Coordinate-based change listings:
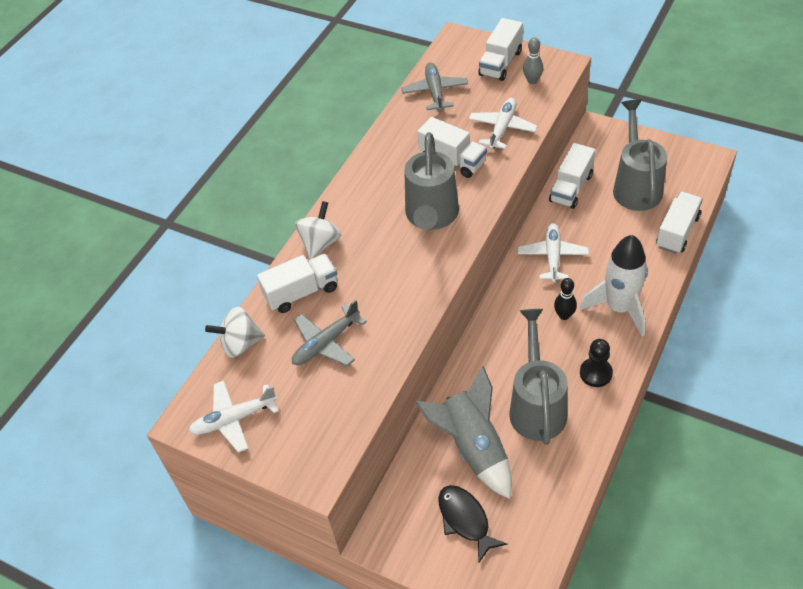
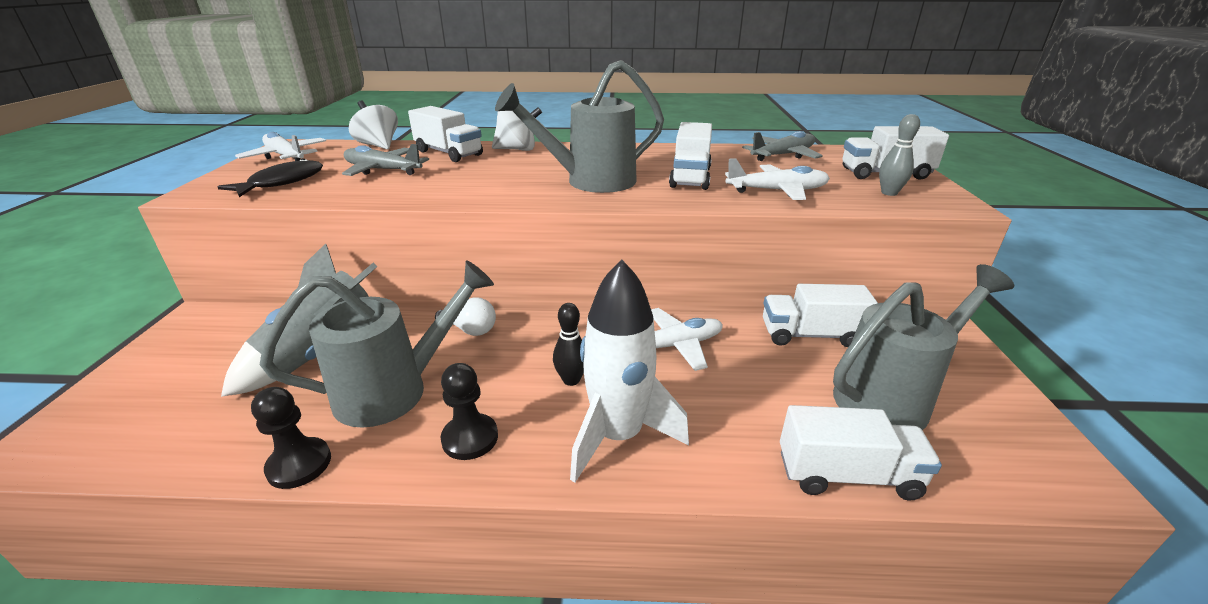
camera: 60 degrees right, 20 degrees down
(465, 520) = (203, 371): black fish -> black fish (282, 182)
(484, 357) = (470, 330): none -> white light bulb
(586, 455) = (299, 464): none -> black pawn

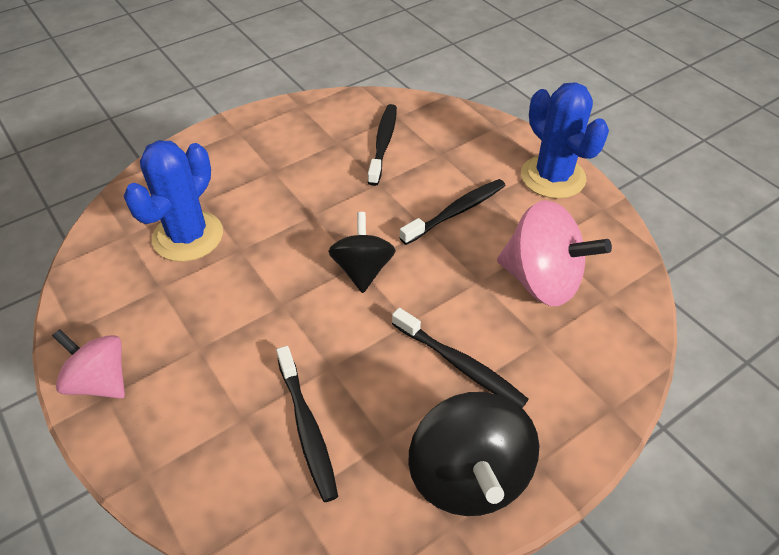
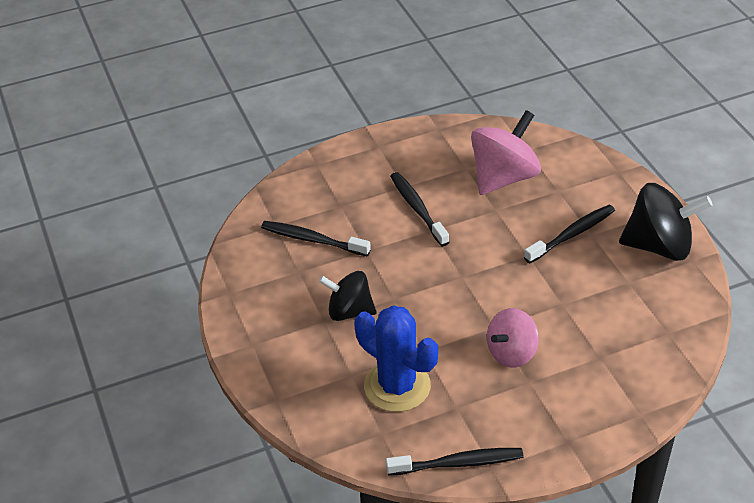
camera: 75 degrees left, 5 degrees down
(100, 381) = (552, 445): pink spinning top -> pink spinning top (511, 353)
(307, 428) = (613, 321): black toothbrush -> black toothbrush (458, 463)
(362, 270) = (468, 274): black spinning top -> black spinning top (349, 311)
(553, 177) = (393, 146): blue cactus -> none

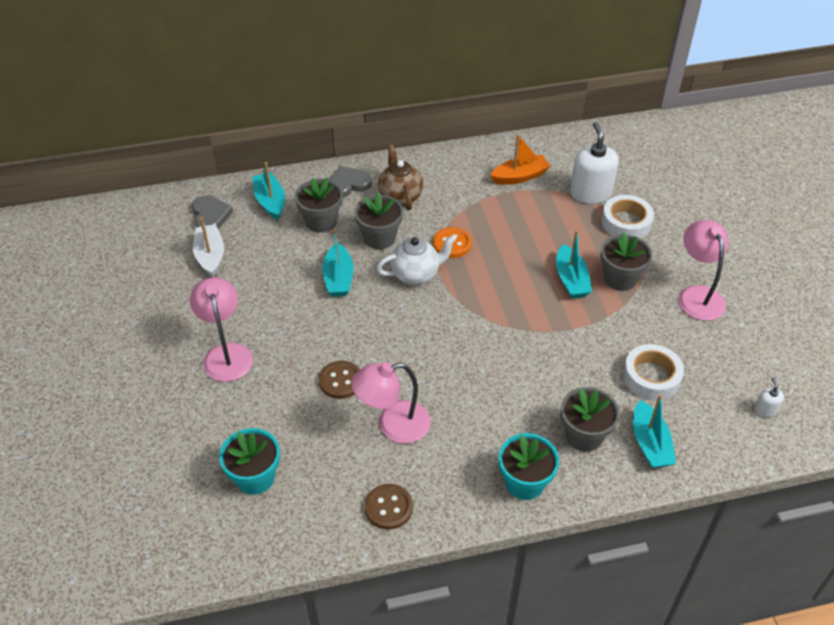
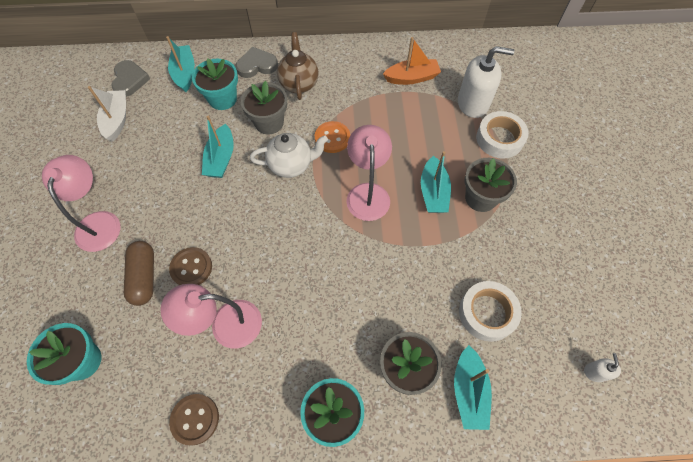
camera: 10 degrees right, 15 degrees up
(293, 396) = (144, 277): none -> brown capsule
(321, 221) = (222, 99): grey flower pot -> turquoise flower pot
(590, 193) = (473, 103): white soap dispenser -> white soap dispenser turned 90 degrees clockwise
(697, 295) = (552, 228): pink lamp -> pink lamp (367, 193)

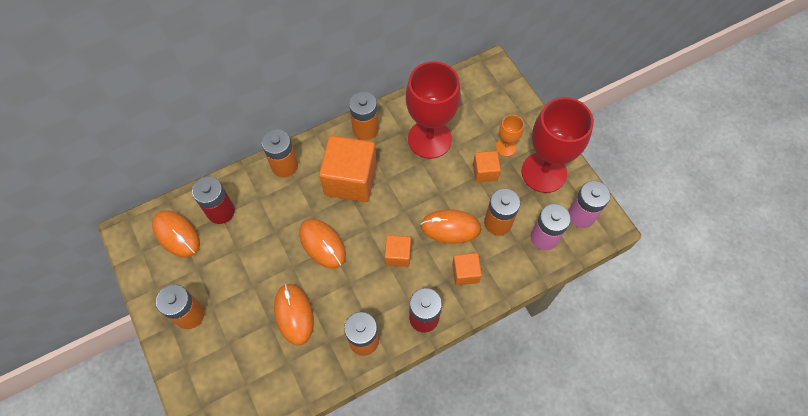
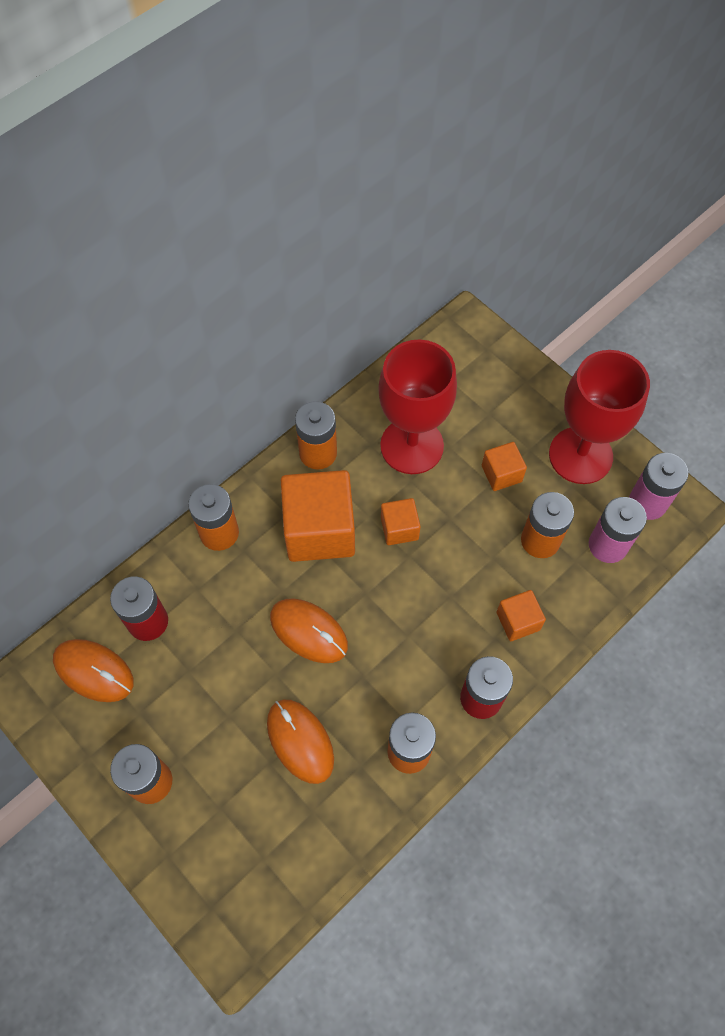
camera: 15 degrees left, 0 degrees up
(398, 255) = (418, 620): orange cube -> orange cube (399, 528)
(450, 227) = (478, 563): orange mouse -> none
(506, 147) = (519, 433): orange goblet -> none

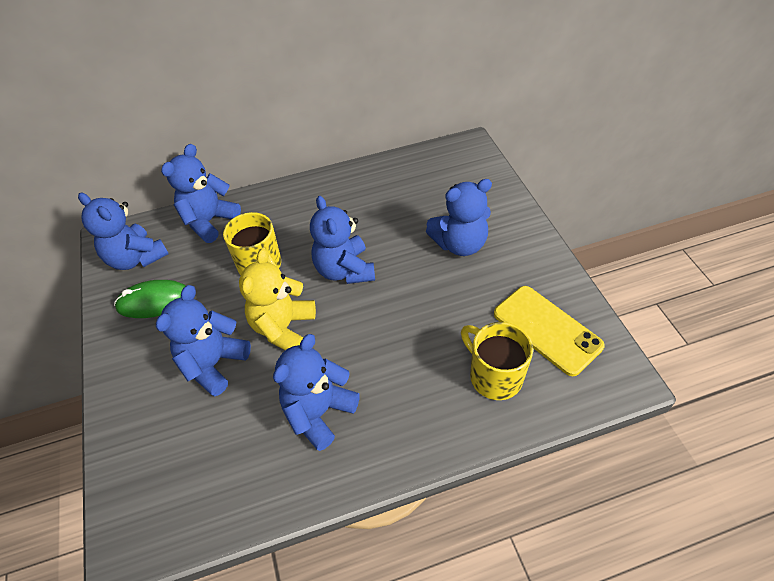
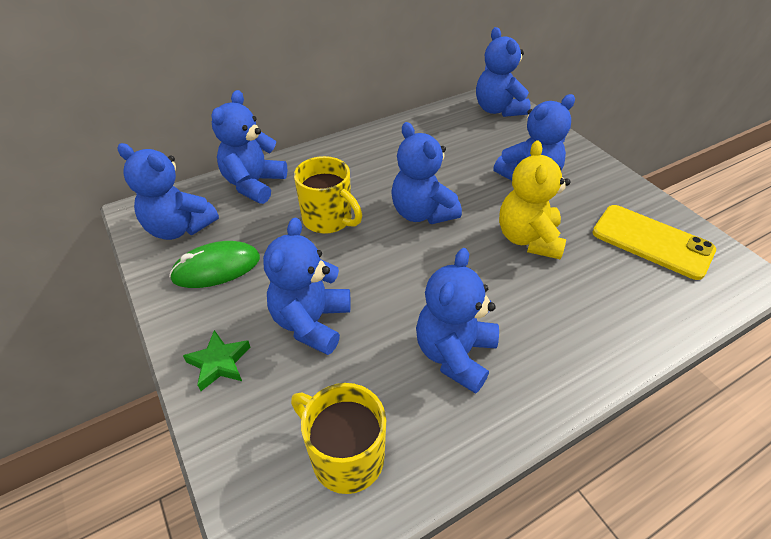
camera: 15 degrees left, 5 degrees down
(132, 388) = (219, 363): none -> green star
(283, 327) = (378, 275): yellow teddy bear -> yellow teddy bear (528, 239)
(463, 161) = (498, 109): none -> blue teddy bear
(494, 376) = (623, 290): yellow mug -> yellow mug (345, 456)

Required work: The copy should hold only the lines from the one with "(484, 357) = (470, 330): none" through the one with "(553, 177) = (393, 146): blue cactus -> none", exactly as they stand above. Leave out the pictures.

Task solution:
(484, 357) = (470, 330): none -> white light bulb
(586, 455) = (299, 464): none -> black pawn

camera: 75 degrees left, 5 degrees down
(100, 381) = (552, 445): pink spinning top -> pink spinning top (511, 353)
(307, 428) = (613, 321): black toothbrush -> black toothbrush (458, 463)
(362, 270) = (468, 274): black spinning top -> black spinning top (349, 311)
(553, 177) = (393, 146): blue cactus -> none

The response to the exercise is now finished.